───── Raw data
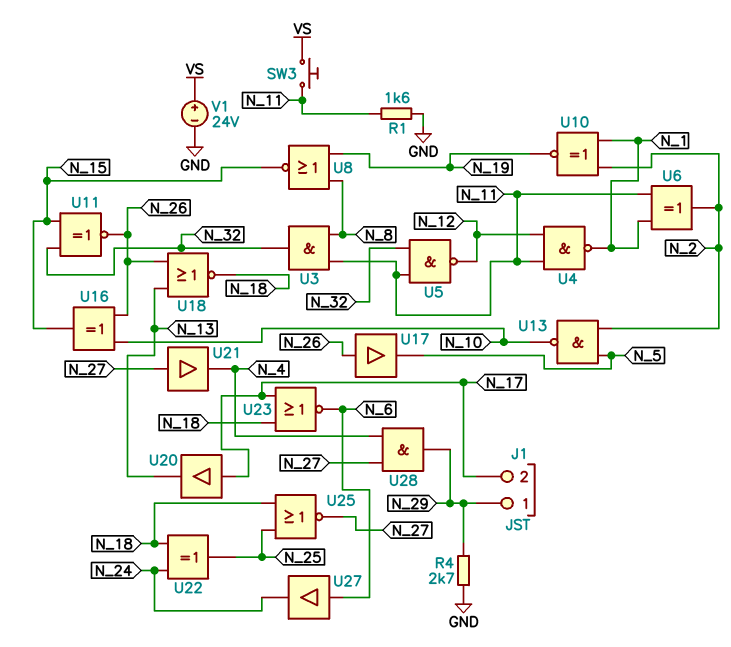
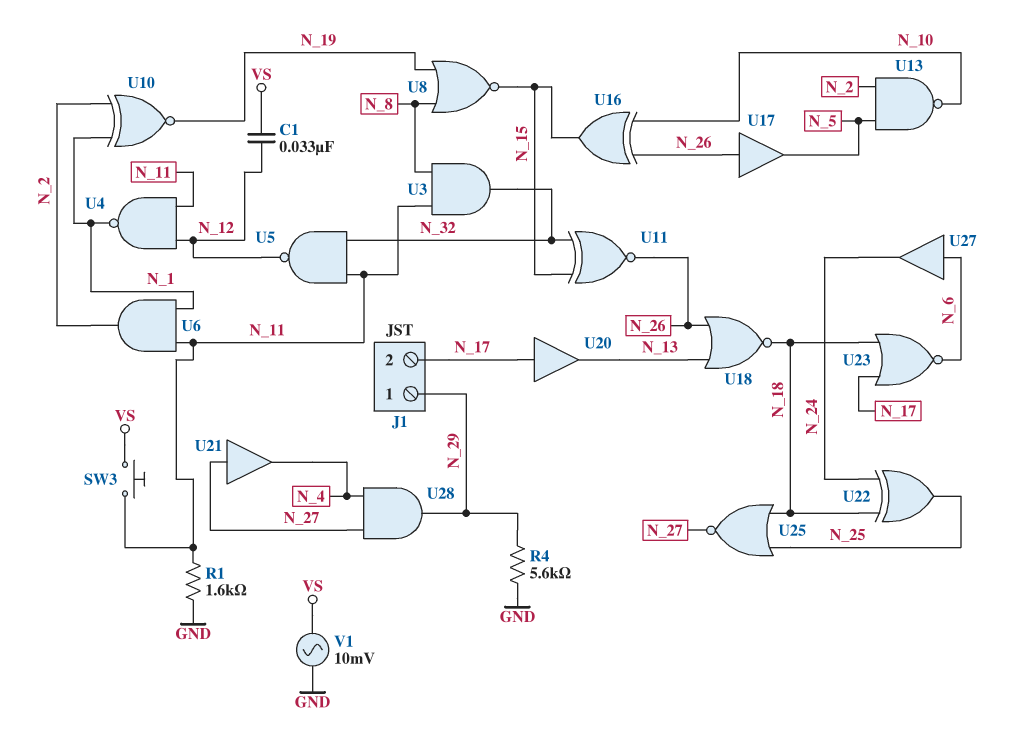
C1: none -> 33nF (N_12, VS)
R4: 2.7k (GND, N_29) -> 5.6k (GND, N_29)
U6: XOR (in N_1, in N_11, out N_2) -> AND (in N_1, in N_11, out N_2)
V1: 24V (plus VS, minus GND) -> AC 10mV (GND, VS)

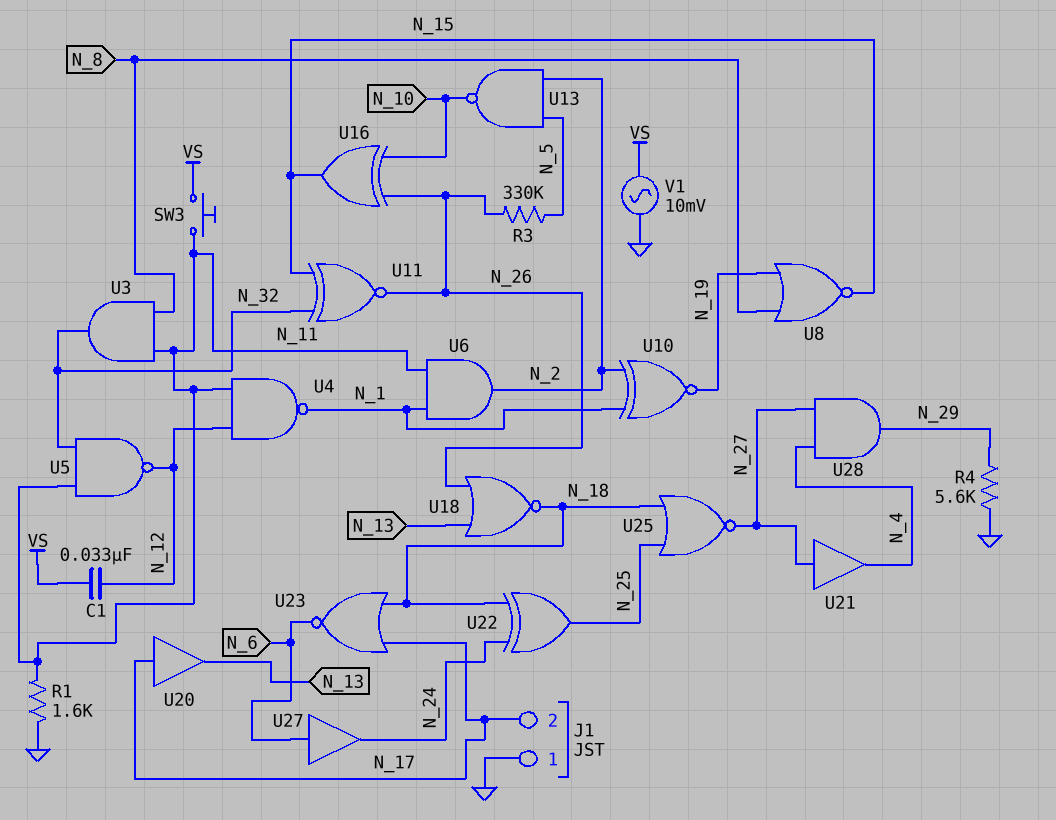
J1 pin 1: N_29 -> GND
R3: none -> 330k (N_5, N_26)
U17: buffer (in N_26, out N_5) -> none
──────────
_About this task_
Wherever the string "none" appears in the entries above, list that line.

_Expected output_
C1: none -> 33nF (N_12, VS)
R3: none -> 330k (N_5, N_26)
U17: buffer (in N_26, out N_5) -> none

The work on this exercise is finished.